#### Object position data
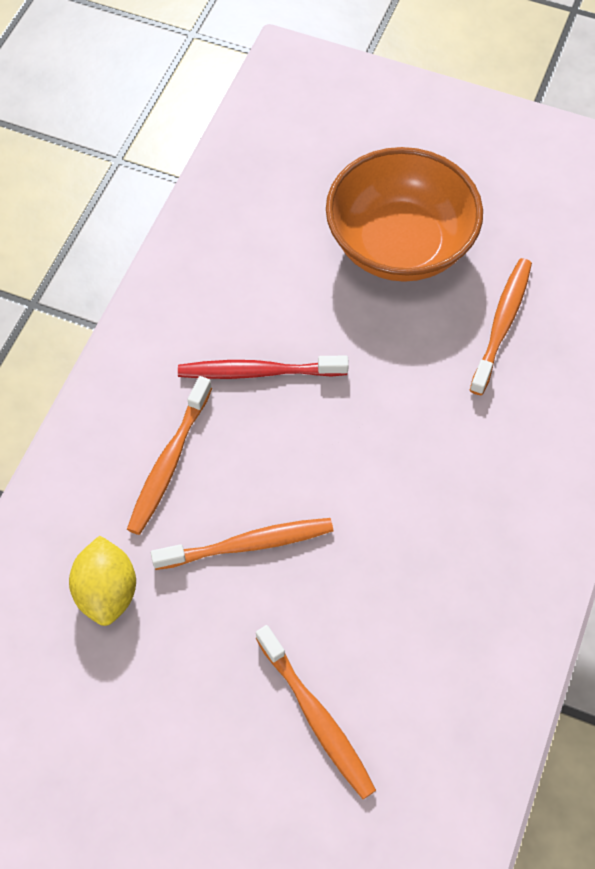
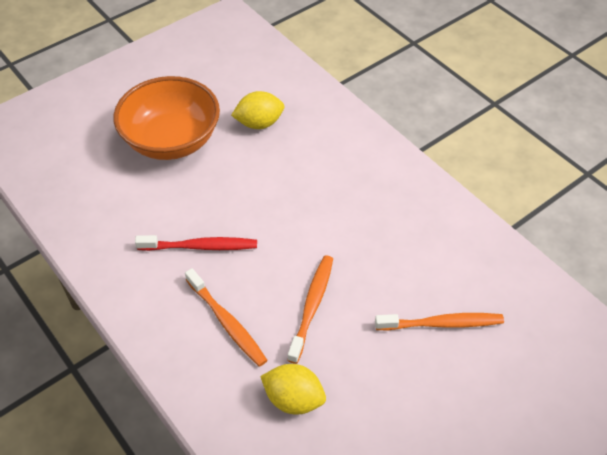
camera: 60 degrees left, 10 degrees down
red toothbrush [178,356,349,379] -> red toothbrush turned 120 degrees counterclockwise [135,235,257,251]
orange toothbrush [470,258,532,395] -> yellow lemon [231,91,285,129]

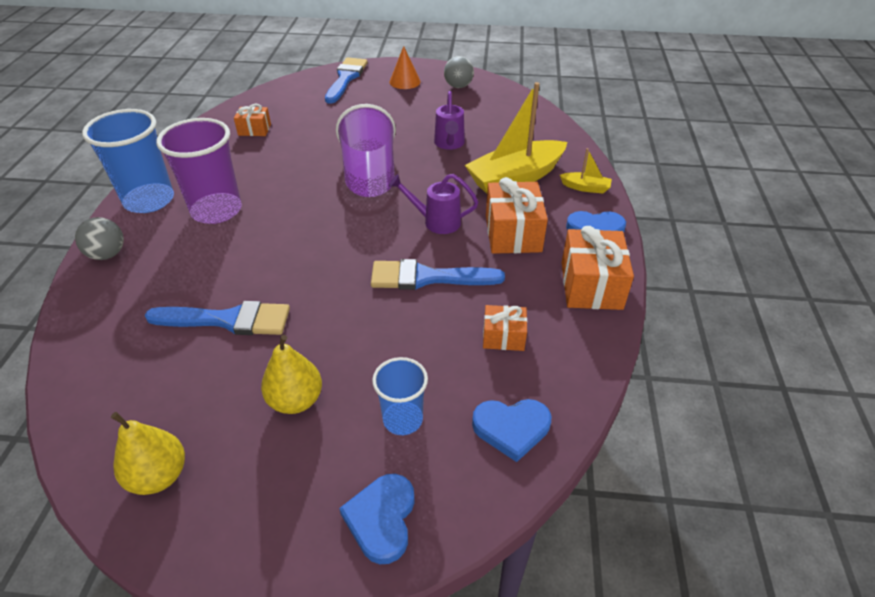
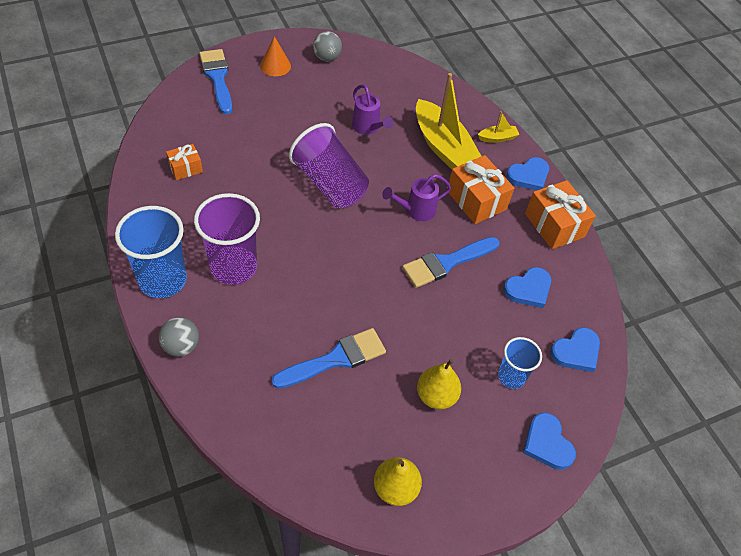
camera: 35 degrees left, 10 degrees up
yellow boat [465,82,567,194] -> yellow boat turned 60 degrees counterclockwise [416,73,481,170]
orange gift [483,305,527,351] -> blue heart [503,267,551,308]

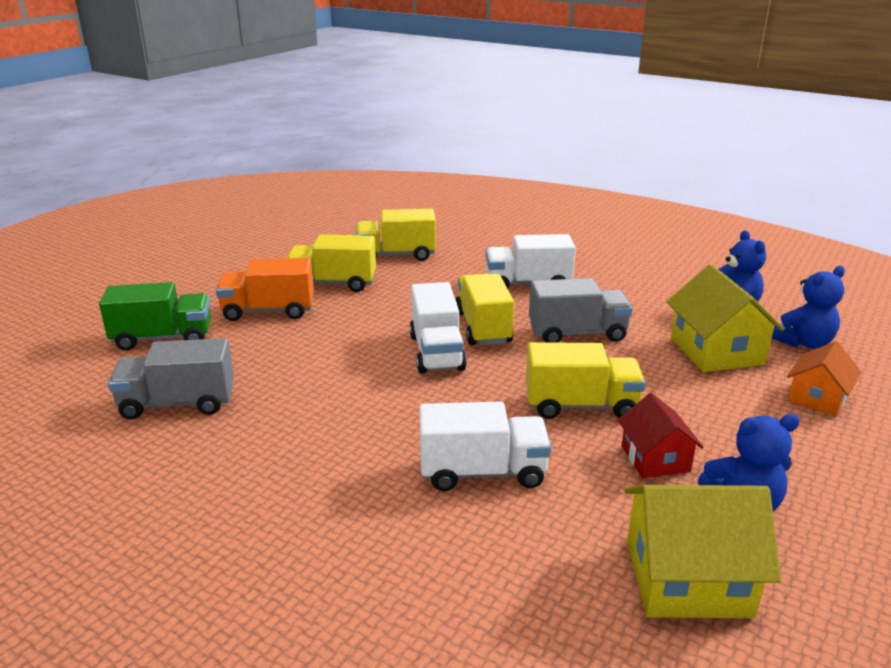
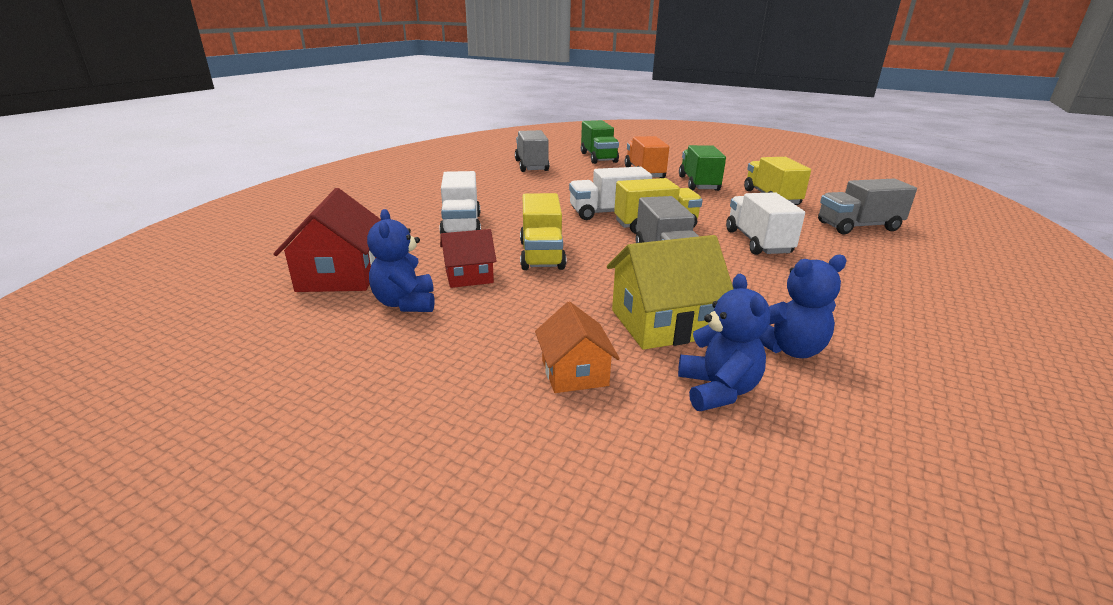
camera: 85 degrees right, 0 degrees up
yellow truck [287,234,376,292] -> green truck [679,145,726,191]
yellow house [624,485,781,618] -> red house [273,188,381,292]
blue teddy bear [772,266,845,349] -> blue teddy bear turned 150 degrees counterclockwise [678,274,771,411]
orange house [787,341,861,416] -> orange house turned 45 degrees clockwise [535,301,620,393]
none -> grey truck [818,179,917,234]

#### YOUR INSTRUCTIONS
Reproduce the records in full, exactly as they appear, and show none of the pictures.

#### RESULT
camera: 60 degrees left, 10 degrees down
red toothbrush [178,356,349,379] -> red toothbrush turned 120 degrees counterclockwise [135,235,257,251]
orange toothbrush [470,258,532,395] -> yellow lemon [231,91,285,129]

camera: 35 degrees left, 10 degrees up
yellow boat [465,82,567,194] -> yellow boat turned 60 degrees counterclockwise [416,73,481,170]
orange gift [483,305,527,351] -> blue heart [503,267,551,308]

camera: 85 degrees right, 0 degrees up
yellow truck [287,234,376,292] -> green truck [679,145,726,191]
yellow house [624,485,781,618] -> red house [273,188,381,292]
blue teddy bear [772,266,845,349] -> blue teddy bear turned 150 degrees counterclockwise [678,274,771,411]
orange house [787,341,861,416] -> orange house turned 45 degrees clockwise [535,301,620,393]
none -> grey truck [818,179,917,234]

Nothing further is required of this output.